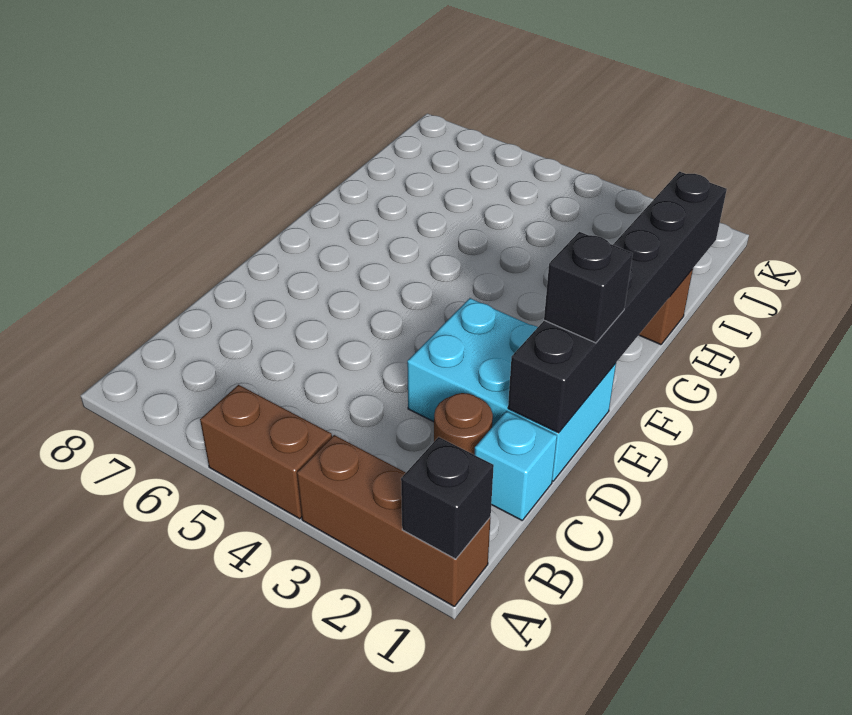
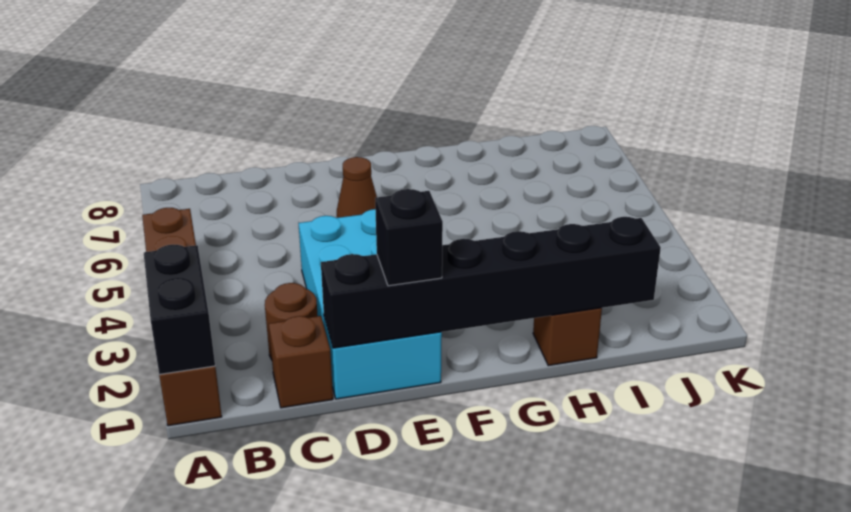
black brick A1 level 2 -> black brick A1:A2 level 2
cyan brick C1 level 1 -> brown brick C1 level 1
cyan brick D1:E3 level 1 -> cyan brick D1:E4 level 1
none -> brown cone E6 level 1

(Work item) Go over the listing above and return each line with "cyan".

(Written reply)
cyan brick C1 level 1 -> brown brick C1 level 1
cyan brick D1:E3 level 1 -> cyan brick D1:E4 level 1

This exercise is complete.